Supplied material:
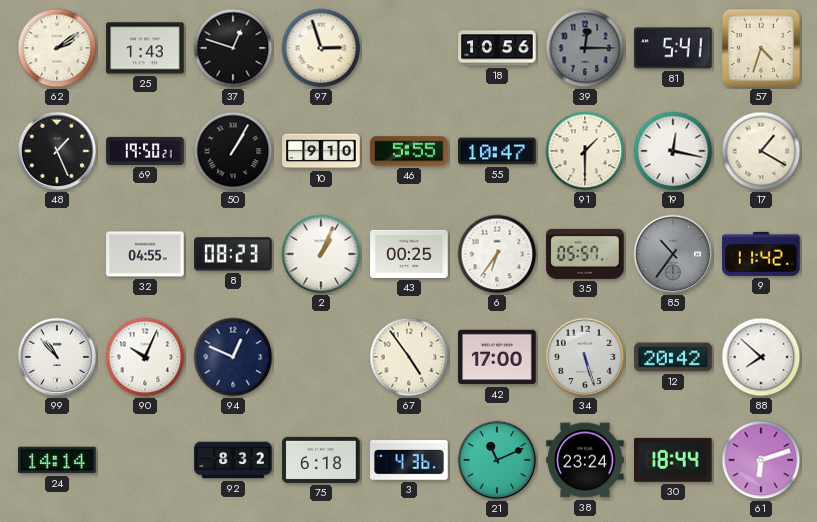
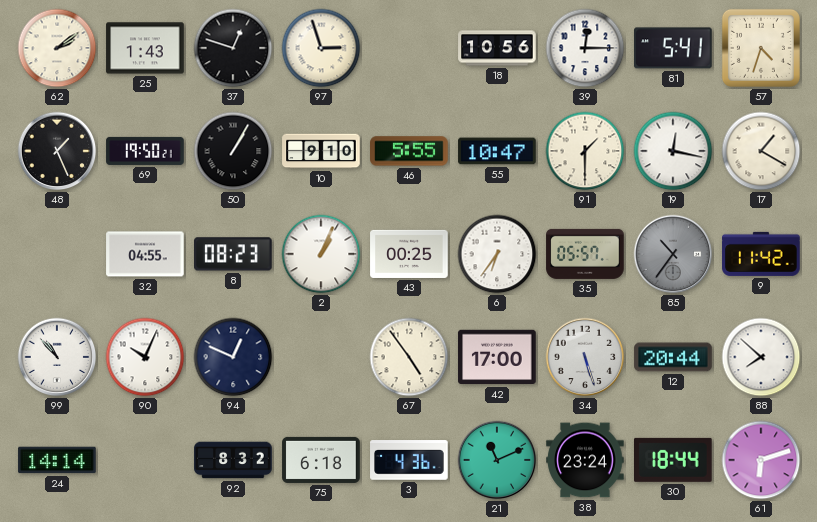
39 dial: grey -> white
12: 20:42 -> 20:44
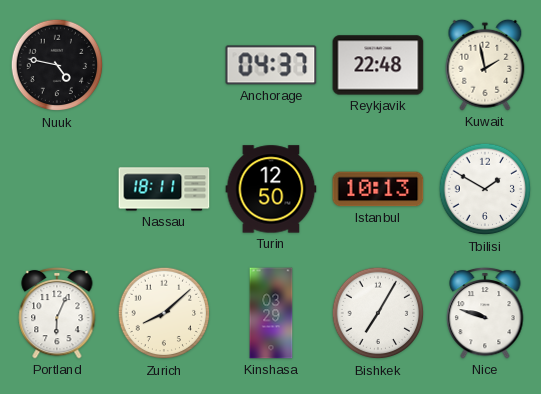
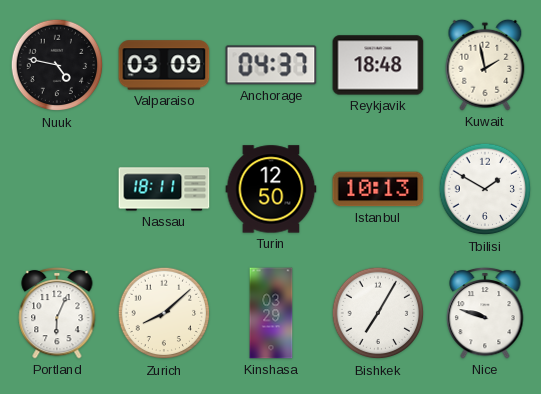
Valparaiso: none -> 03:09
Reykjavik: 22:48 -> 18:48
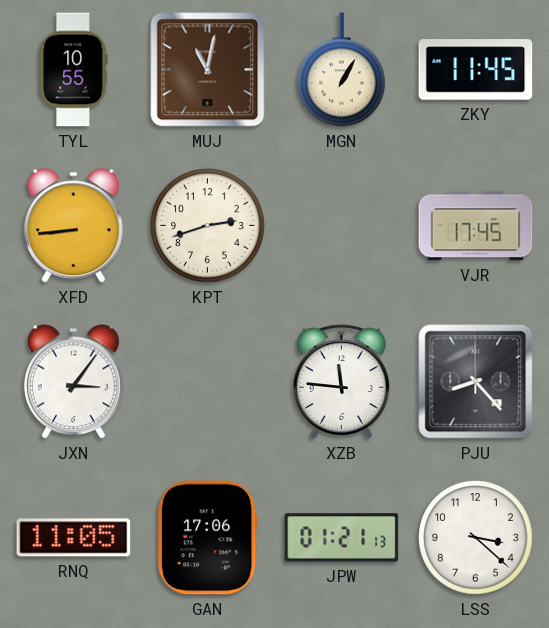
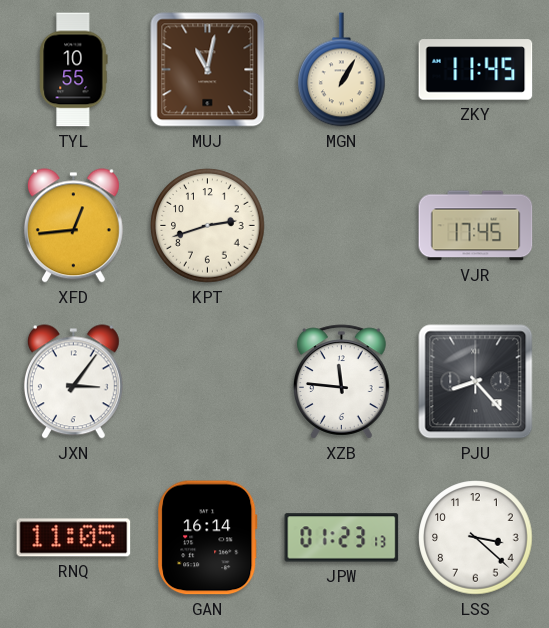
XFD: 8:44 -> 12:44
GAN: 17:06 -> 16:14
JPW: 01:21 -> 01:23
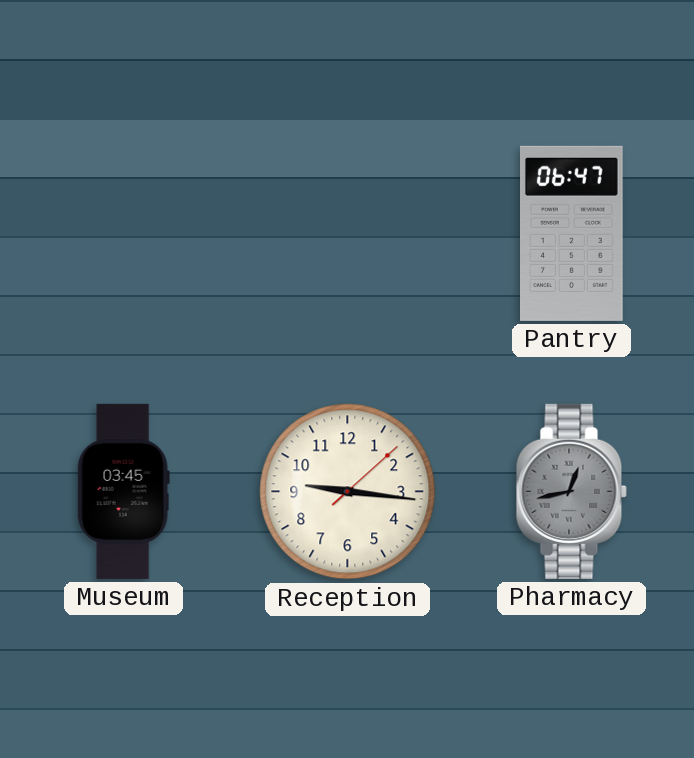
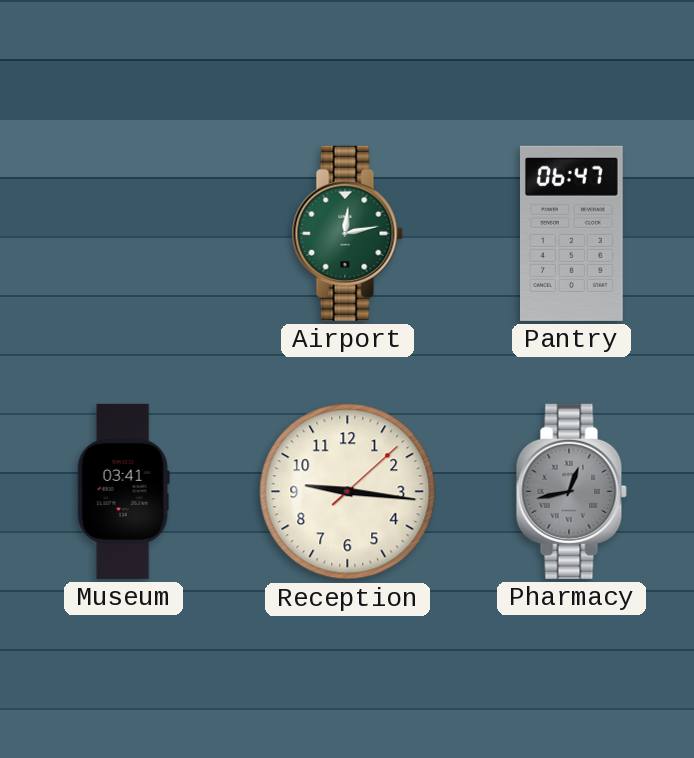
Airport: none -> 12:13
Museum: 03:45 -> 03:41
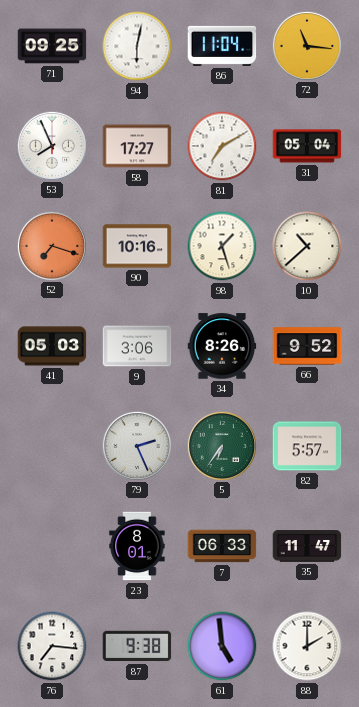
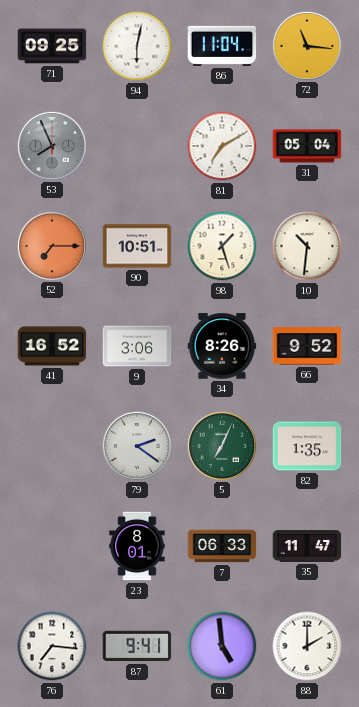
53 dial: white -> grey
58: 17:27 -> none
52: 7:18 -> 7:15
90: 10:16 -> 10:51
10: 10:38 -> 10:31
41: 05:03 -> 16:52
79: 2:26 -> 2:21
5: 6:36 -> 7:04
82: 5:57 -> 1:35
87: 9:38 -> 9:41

Short problem:
Convert every text line in the entries above into a JSON list of strings, one string per line, skipping blank lines and leaving out the pictures.

Result of this task:
[
  "39 dial: grey -> white",
  "12: 20:42 -> 20:44",
  "Valparaiso: none -> 03:09",
  "Reykjavik: 22:48 -> 18:48",
  "XFD: 8:44 -> 12:44",
  "GAN: 17:06 -> 16:14",
  "JPW: 01:21 -> 01:23",
  "Airport: none -> 12:13",
  "Museum: 03:45 -> 03:41",
  "53 dial: white -> grey",
  "58: 17:27 -> none",
  "52: 7:18 -> 7:15",
  "90: 10:16 -> 10:51",
  "10: 10:38 -> 10:31",
  "41: 05:03 -> 16:52",
  "79: 2:26 -> 2:21",
  "5: 6:36 -> 7:04",
  "82: 5:57 -> 1:35",
  "87: 9:38 -> 9:41"
]